Top of Records shown

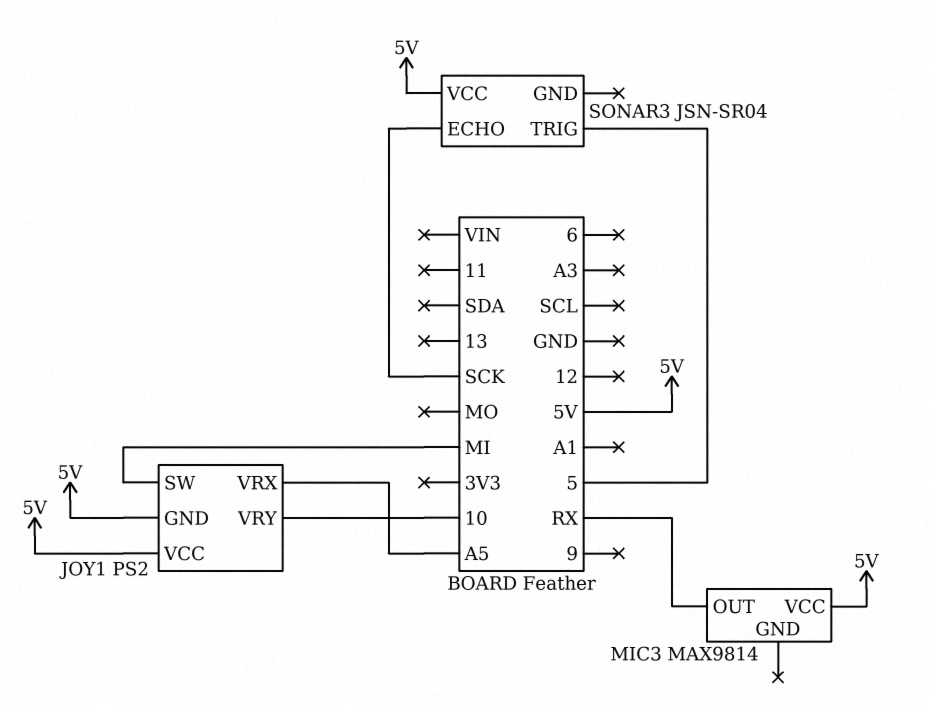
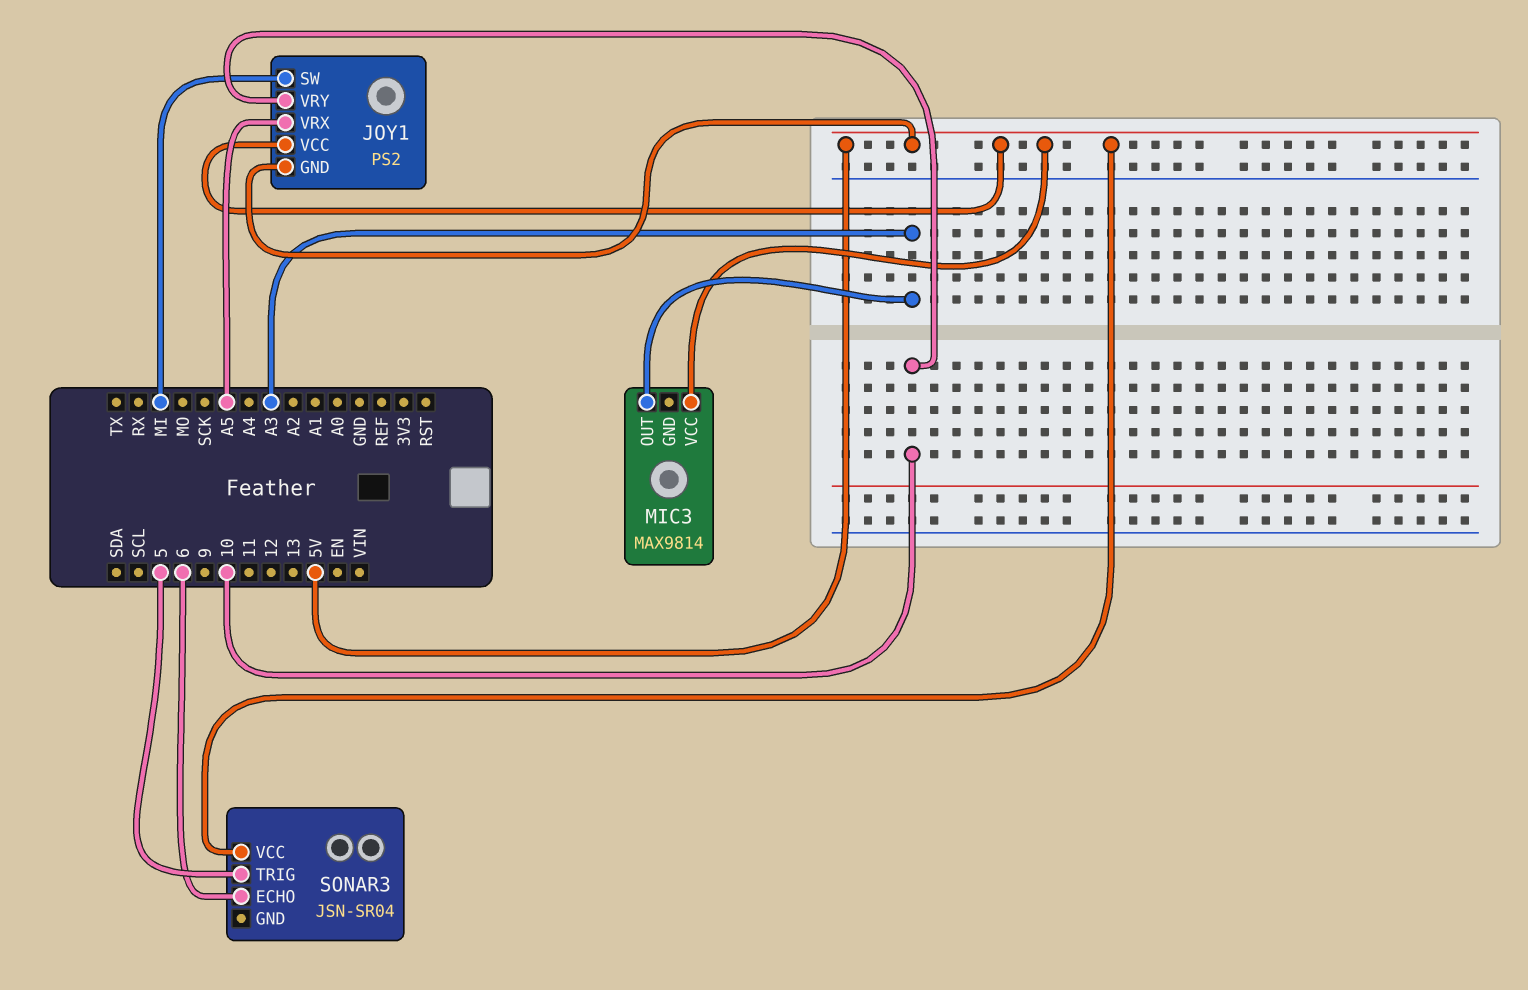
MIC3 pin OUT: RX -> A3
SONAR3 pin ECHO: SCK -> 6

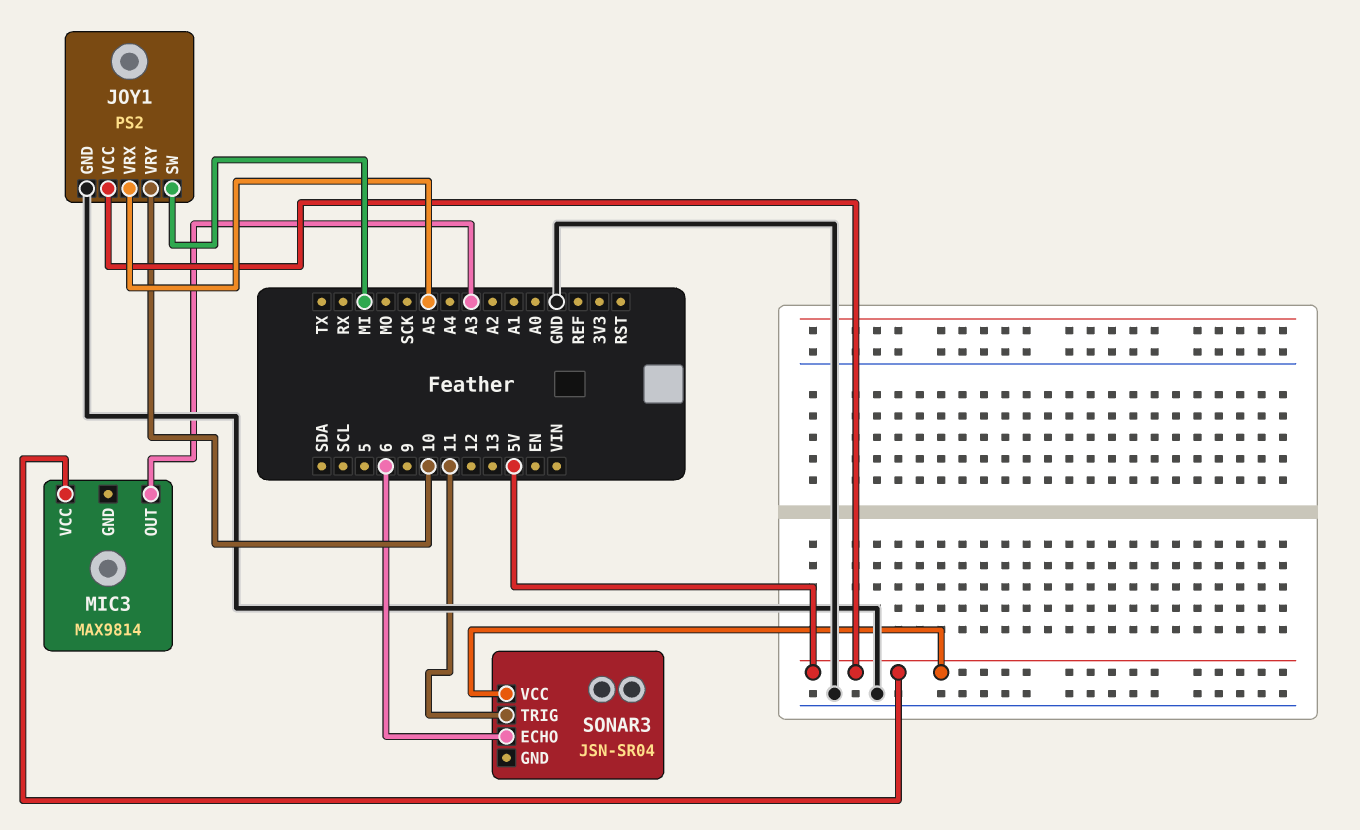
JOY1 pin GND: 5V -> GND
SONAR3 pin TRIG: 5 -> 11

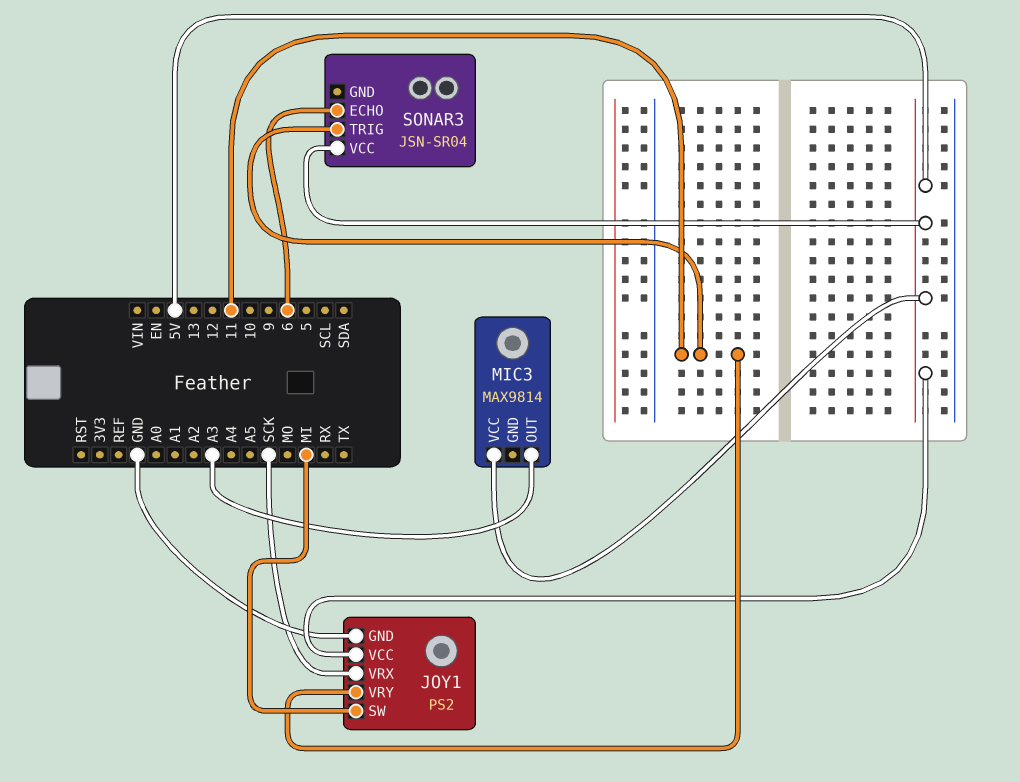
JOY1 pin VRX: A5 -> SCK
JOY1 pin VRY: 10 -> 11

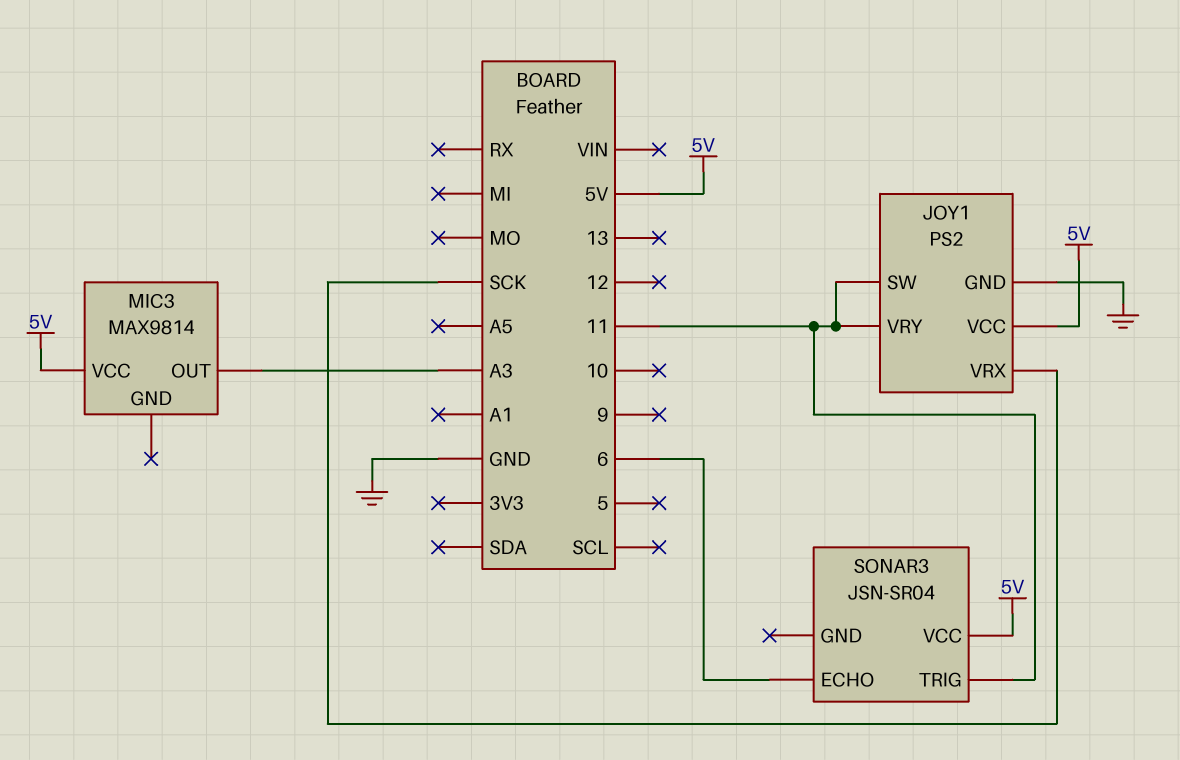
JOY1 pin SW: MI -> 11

Bottom of Records shown
Top of Records shown

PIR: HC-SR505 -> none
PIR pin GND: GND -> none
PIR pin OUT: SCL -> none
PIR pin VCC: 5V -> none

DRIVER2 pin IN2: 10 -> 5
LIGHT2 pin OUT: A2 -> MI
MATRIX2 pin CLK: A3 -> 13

Bottom of Records shown

-- Exercise instructions --
The lines to copy are those in the listing that contain "none".

-- Your response --
PIR: HC-SR505 -> none
PIR pin GND: GND -> none
PIR pin OUT: SCL -> none
PIR pin VCC: 5V -> none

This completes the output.